▶ TASK OBJECTIVE
Set down a true copy of the data, with all pictures left out.

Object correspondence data

Start of Block

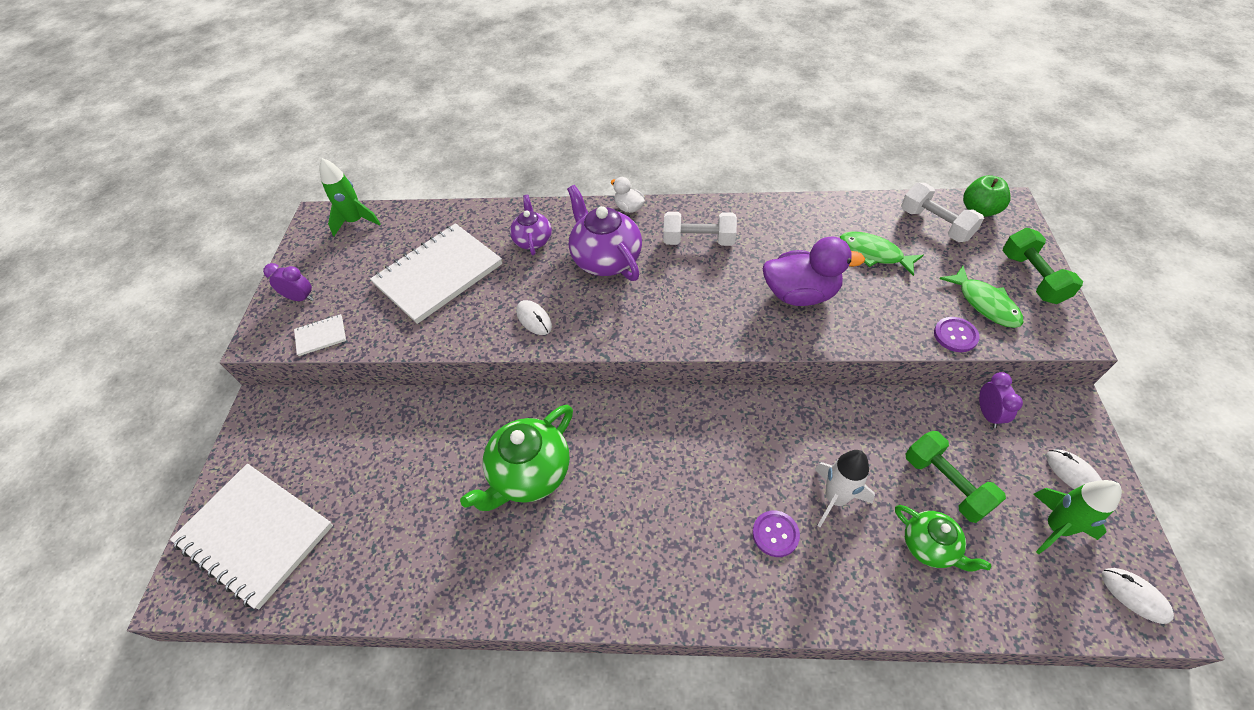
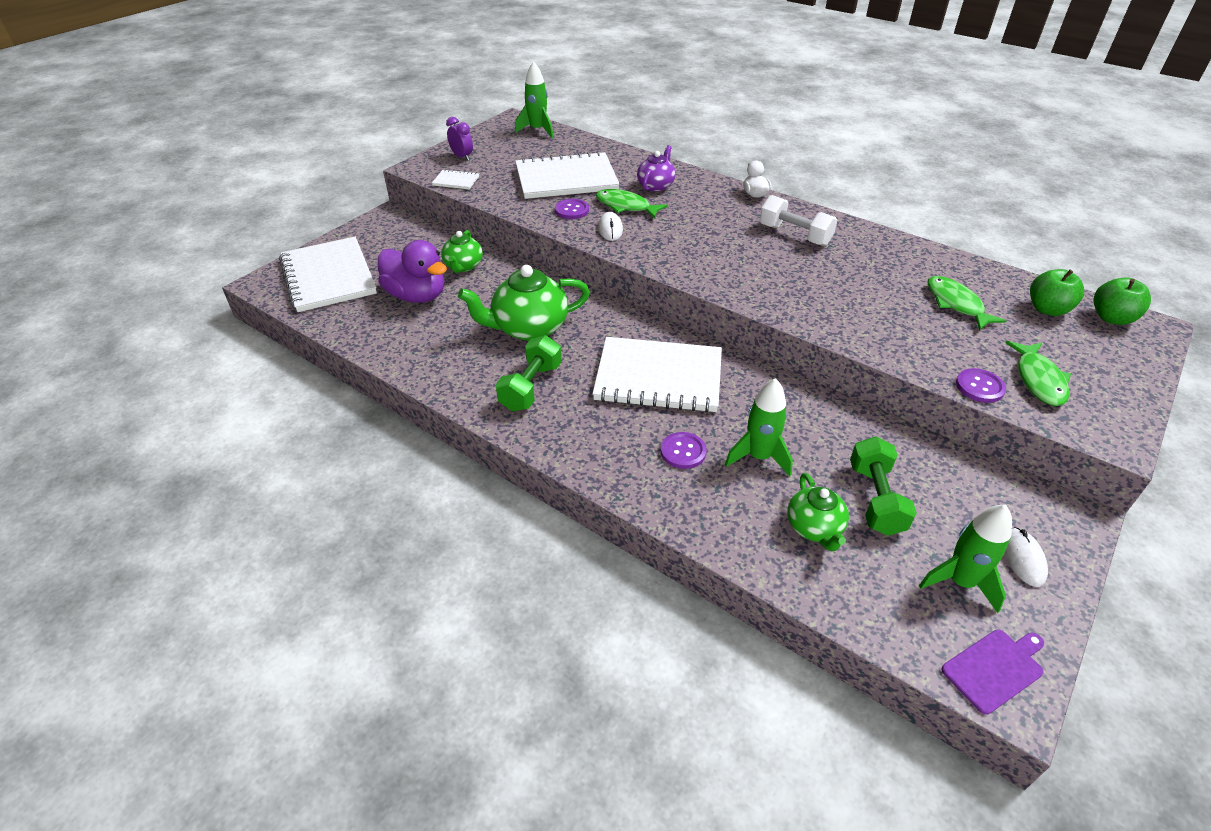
camera: 30 degrees right, 10 degrees down
(400, 432) = (463, 266): none -> green teapot
(477, 314) = (572, 210): none -> purple button
(525, 282) = (625, 206): none -> green fish
(606, 259) = (702, 217): purple teapot -> none
(691, 461) = (658, 377): none -> white notebook
(800, 294) = (852, 301): purple duck -> purple duck (417, 296)
(835, 498) = (758, 457): white rocket -> green rocket
(935, 224) = (1047, 309): white dumbbell -> green apple
(988, 414) = (974, 477): purple clock -> none
(1032, 278) = (1117, 385): green dumbbell -> green dumbbell (531, 387)
(1134, 595) = (994, 668): white mouse -> purple cutting board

End of Block

▶ EXERCISE RESULT
camera: 30 degrees right, 10 degrees down
(400, 432) = (463, 266): none -> green teapot
(477, 314) = (572, 210): none -> purple button
(525, 282) = (625, 206): none -> green fish
(606, 259) = (702, 217): purple teapot -> none
(691, 461) = (658, 377): none -> white notebook
(800, 294) = (852, 301): purple duck -> purple duck (417, 296)
(835, 498) = (758, 457): white rocket -> green rocket
(935, 224) = (1047, 309): white dumbbell -> green apple
(988, 414) = (974, 477): purple clock -> none
(1032, 278) = (1117, 385): green dumbbell -> green dumbbell (531, 387)
(1134, 595) = (994, 668): white mouse -> purple cutting board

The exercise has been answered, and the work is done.